* _Task requirements_: Only text is carried over. Reproduce the entries below exactly.
BEGIN Data extract
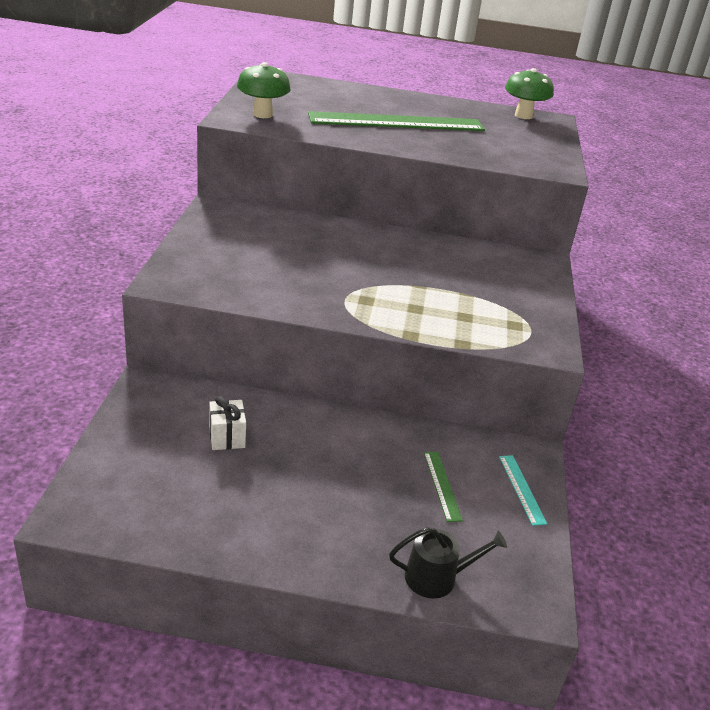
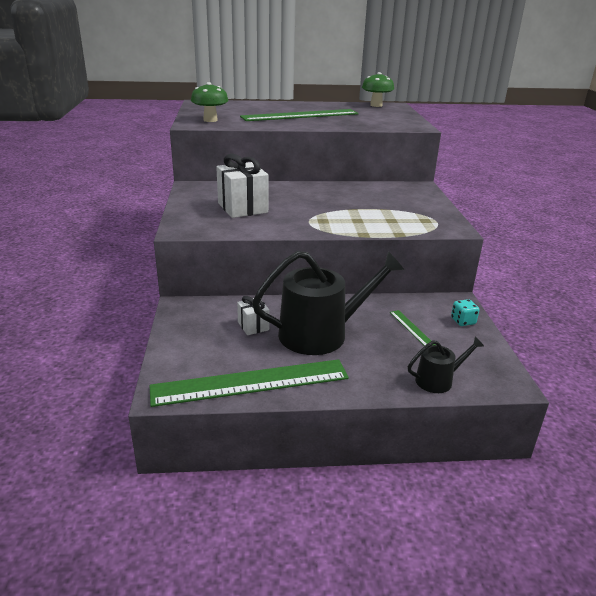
camera: 10 degrees left, 5 degrees down
(184, 524) = (250, 382): none -> green ruler
(266, 258) = (242, 208): none -> white gift
(312, 468) = (321, 333): none -> black watering can
(522, 489) = (463, 321): turquoise ruler -> turquoise dice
END Data extract
* _Your response_:
camera: 10 degrees left, 5 degrees down
(184, 524) = (250, 382): none -> green ruler
(266, 258) = (242, 208): none -> white gift
(312, 468) = (321, 333): none -> black watering can
(522, 489) = (463, 321): turquoise ruler -> turquoise dice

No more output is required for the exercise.